- SUPPLIED DATA
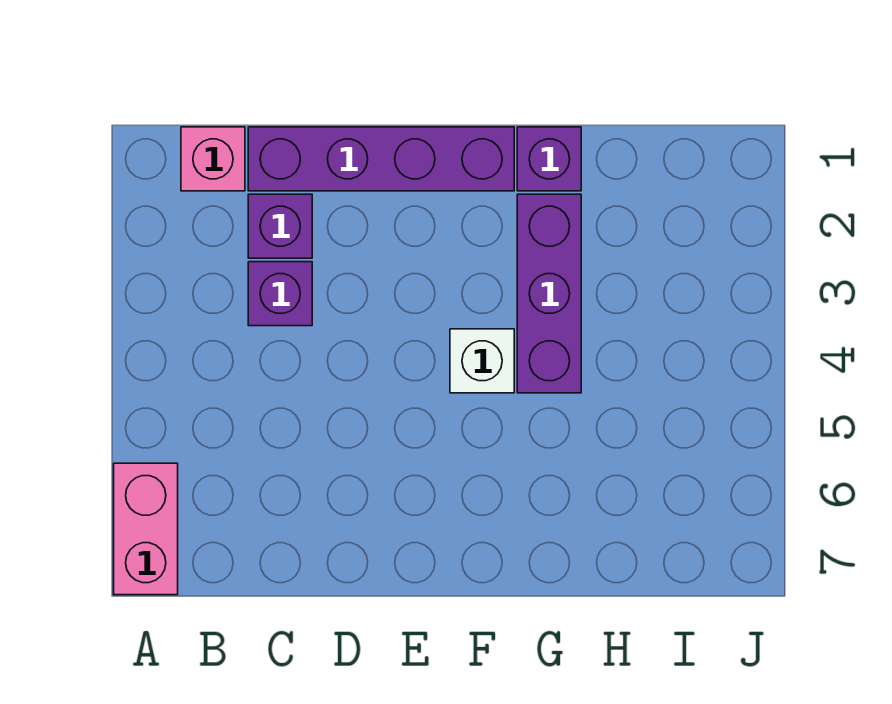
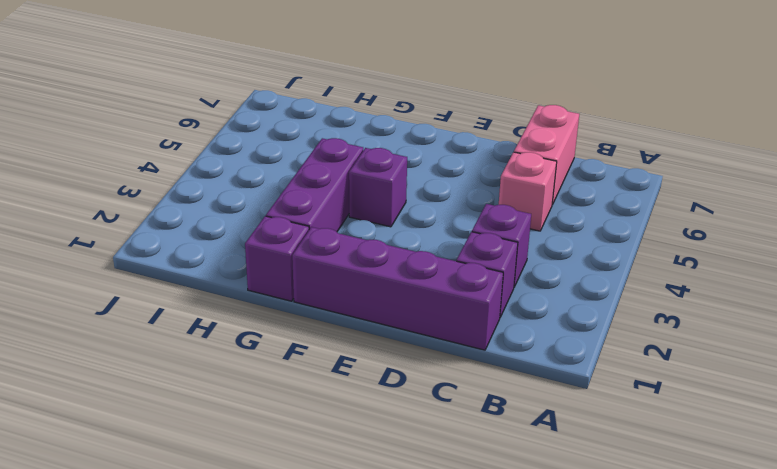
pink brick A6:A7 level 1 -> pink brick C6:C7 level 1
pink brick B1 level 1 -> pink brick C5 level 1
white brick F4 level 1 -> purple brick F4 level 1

--

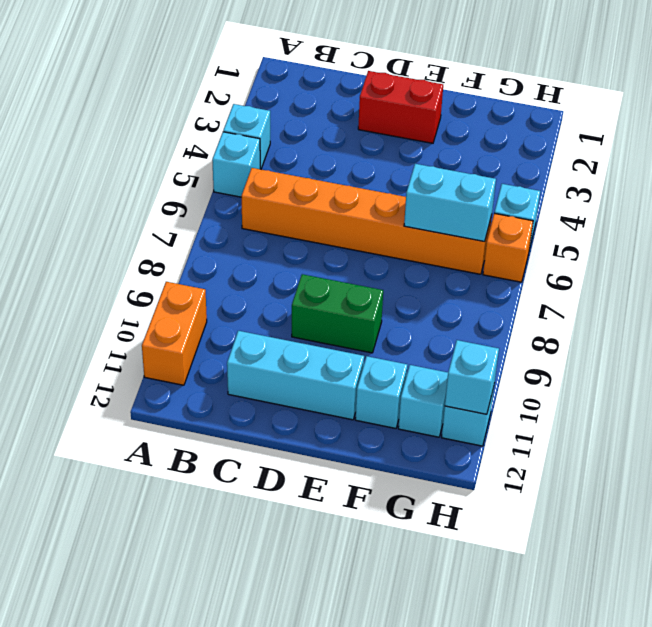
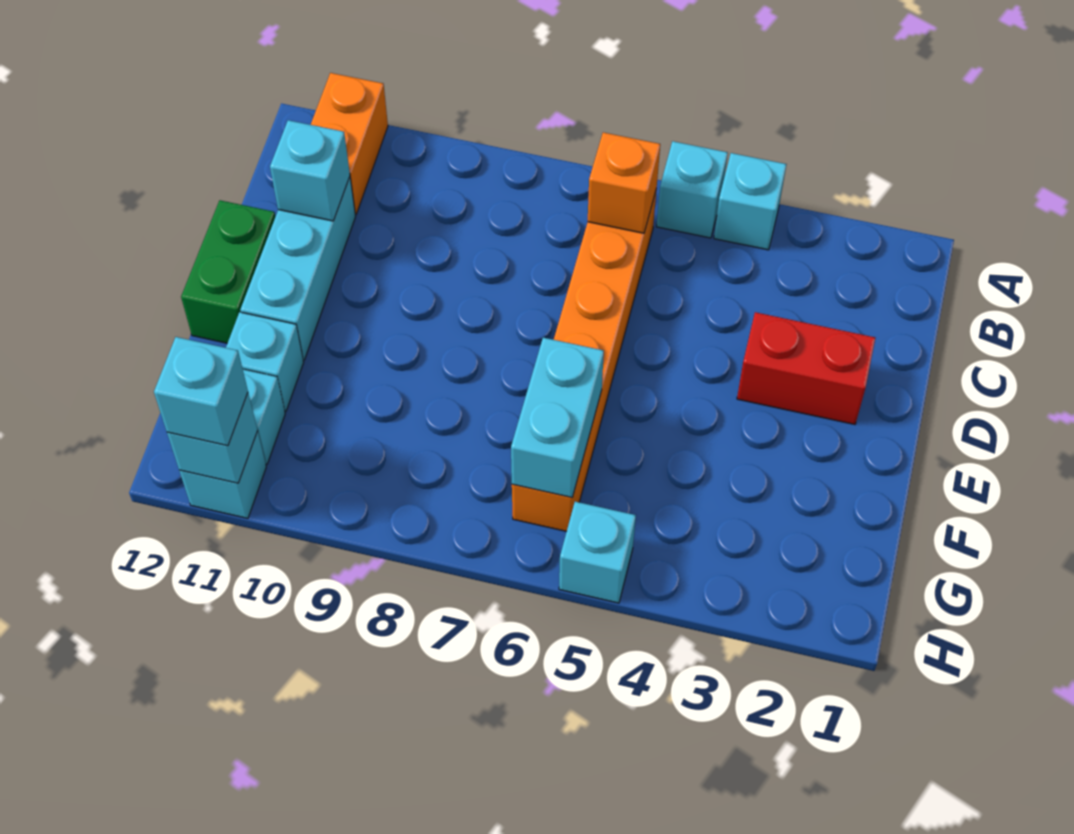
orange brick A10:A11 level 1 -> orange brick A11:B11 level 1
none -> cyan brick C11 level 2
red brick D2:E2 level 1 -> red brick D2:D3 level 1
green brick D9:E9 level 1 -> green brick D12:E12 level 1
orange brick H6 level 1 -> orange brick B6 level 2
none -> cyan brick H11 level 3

- PROBLEM STATEMENT
Of the entries above, repeat exactly the lines from the line with "orange brick A10:A11" through the line with "none -> cyan brick H11 level 3", both of them included.

- RESPONSE BELOW
orange brick A10:A11 level 1 -> orange brick A11:B11 level 1
none -> cyan brick C11 level 2
red brick D2:E2 level 1 -> red brick D2:D3 level 1
green brick D9:E9 level 1 -> green brick D12:E12 level 1
orange brick H6 level 1 -> orange brick B6 level 2
none -> cyan brick H11 level 3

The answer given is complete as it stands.